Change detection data
____

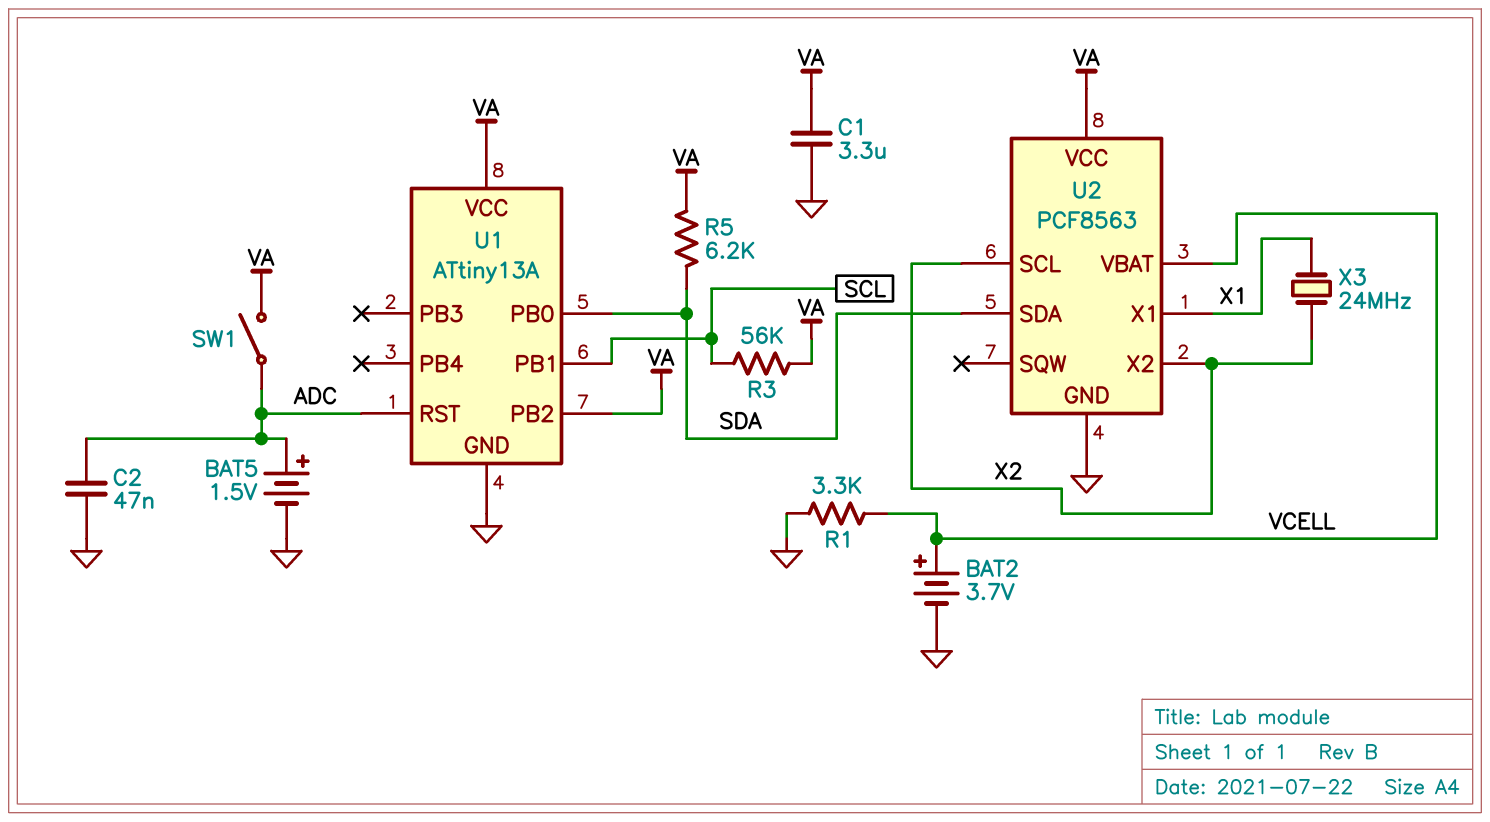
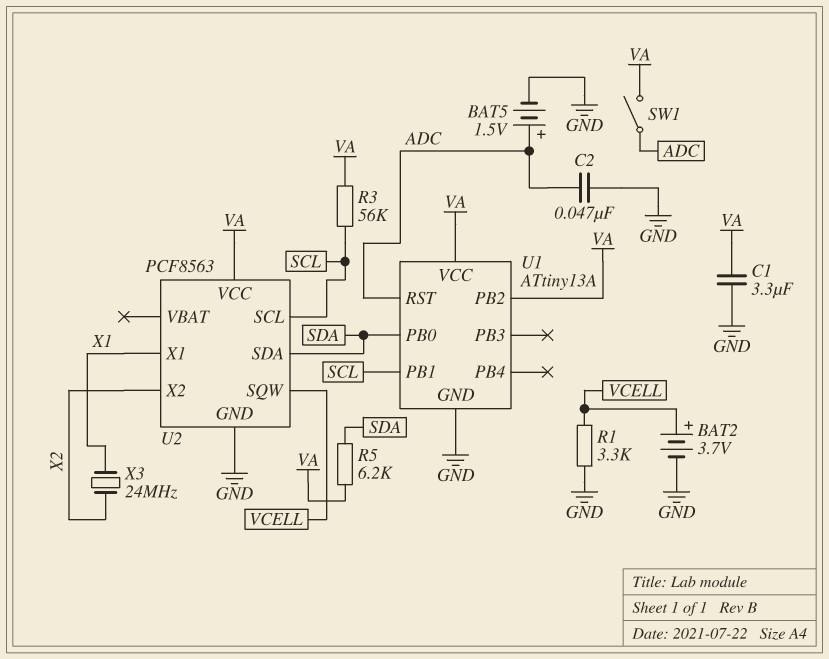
U2 pin SCL: X2 -> SCL
U2 pin SQW: none -> VCELL
U2 pin VBAT: VCELL -> none

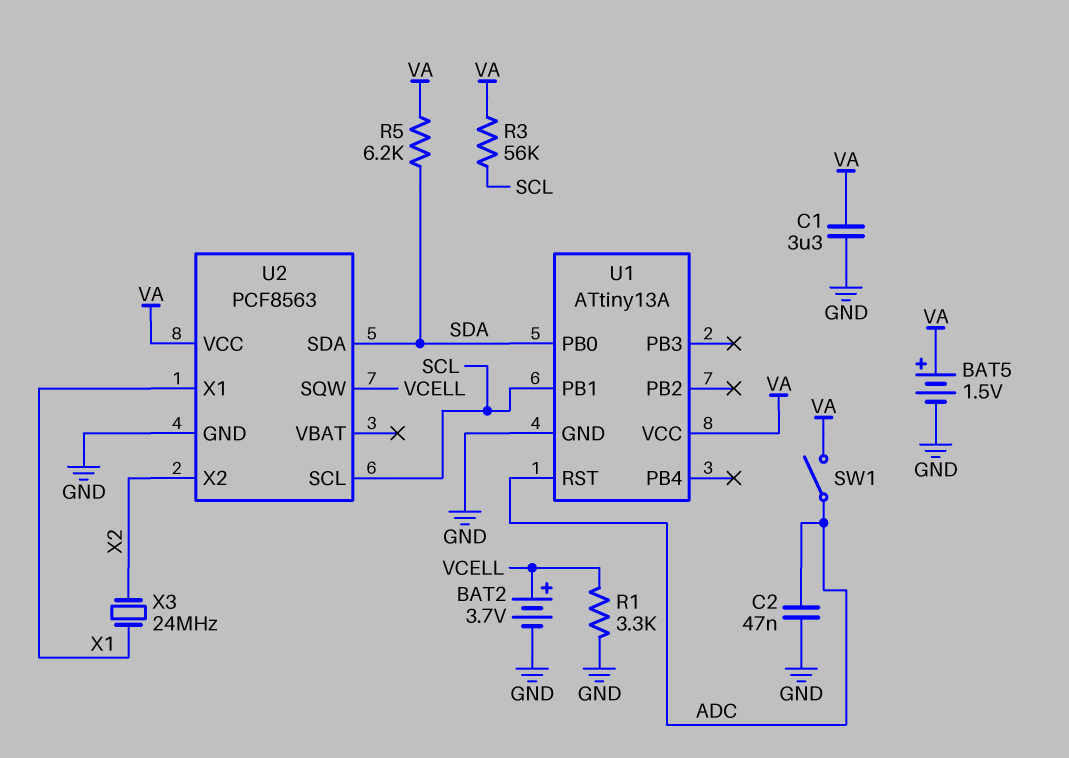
BAT5: 1.5V (plus ADC, minus GND) -> 1.5V (plus VA, minus GND)
U1 pin PB2: VA -> none

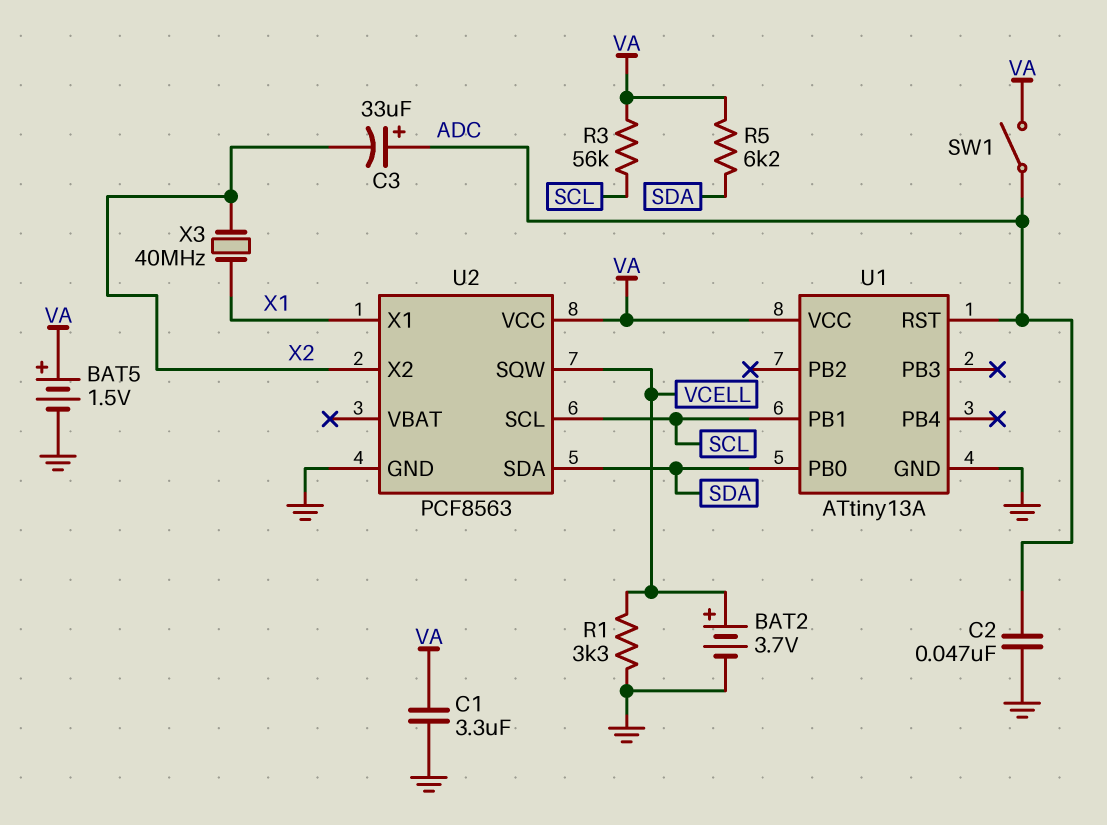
C3: none -> 33uF (plus ADC, minus X2)
X3: 24MHz (X1, X2) -> 40MHz (X1, X2)

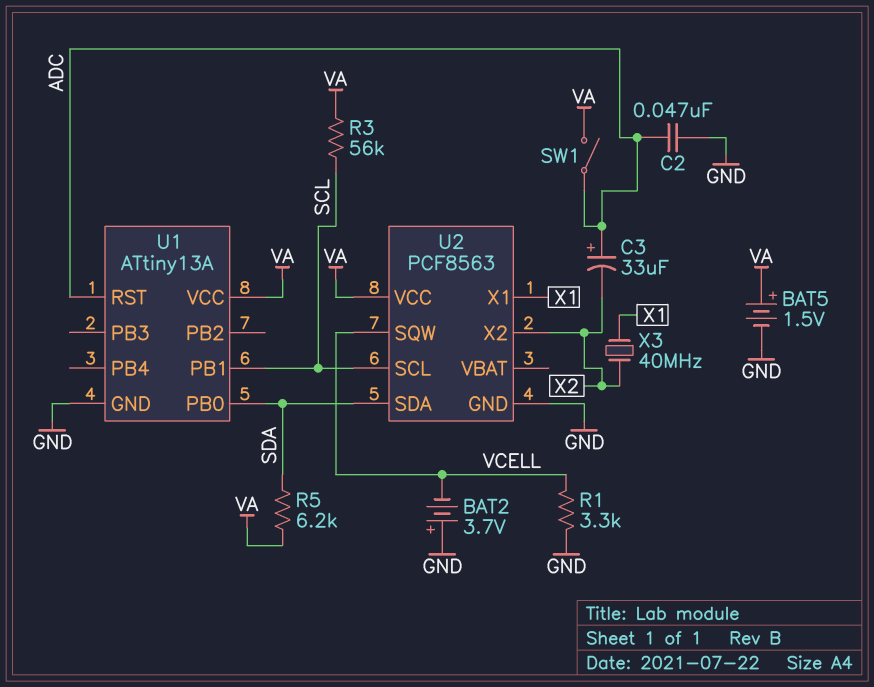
BAT2: 3.7V (plus VCELL, minus GND) -> 3.7V (plus GND, minus VCELL)
C1: 3.3uF (GND, VA) -> none

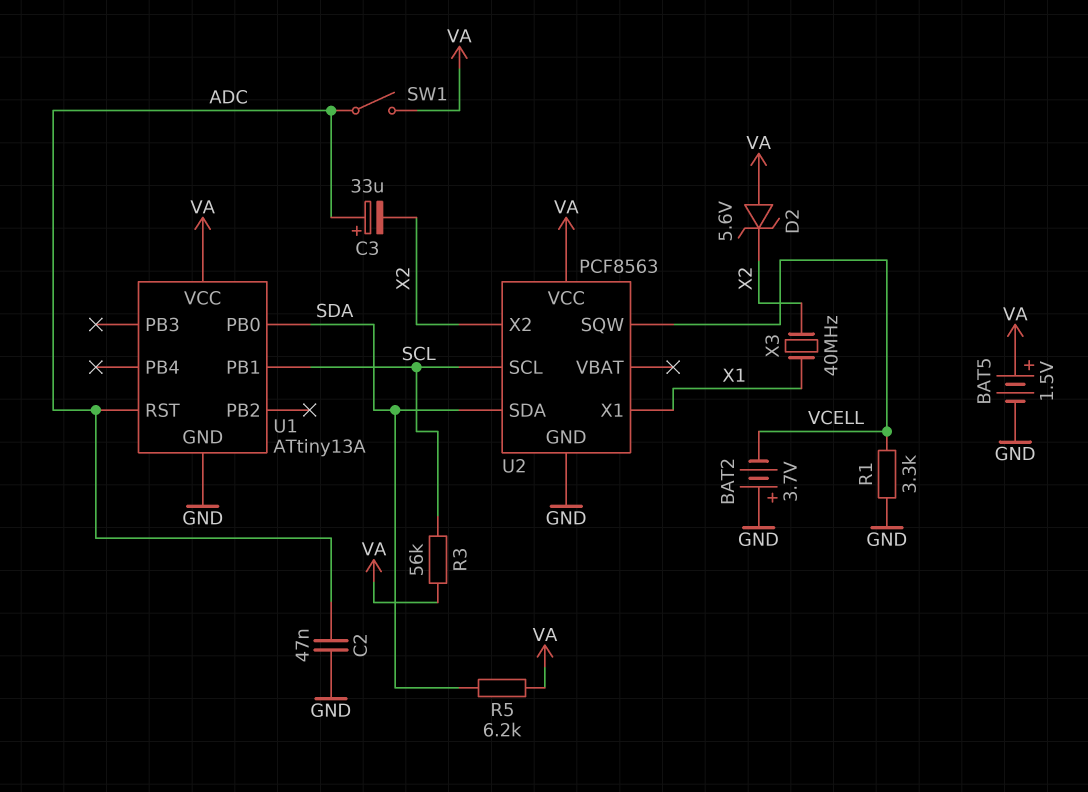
D2: none -> zener 5.6V (A VA, K X2)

____

● Exercise objective:
Check each line of the records above, and copy those that hold the word "minus".

● Response to the task:
BAT5: 1.5V (plus ADC, minus GND) -> 1.5V (plus VA, minus GND)
C3: none -> 33uF (plus ADC, minus X2)
BAT2: 3.7V (plus VCELL, minus GND) -> 3.7V (plus GND, minus VCELL)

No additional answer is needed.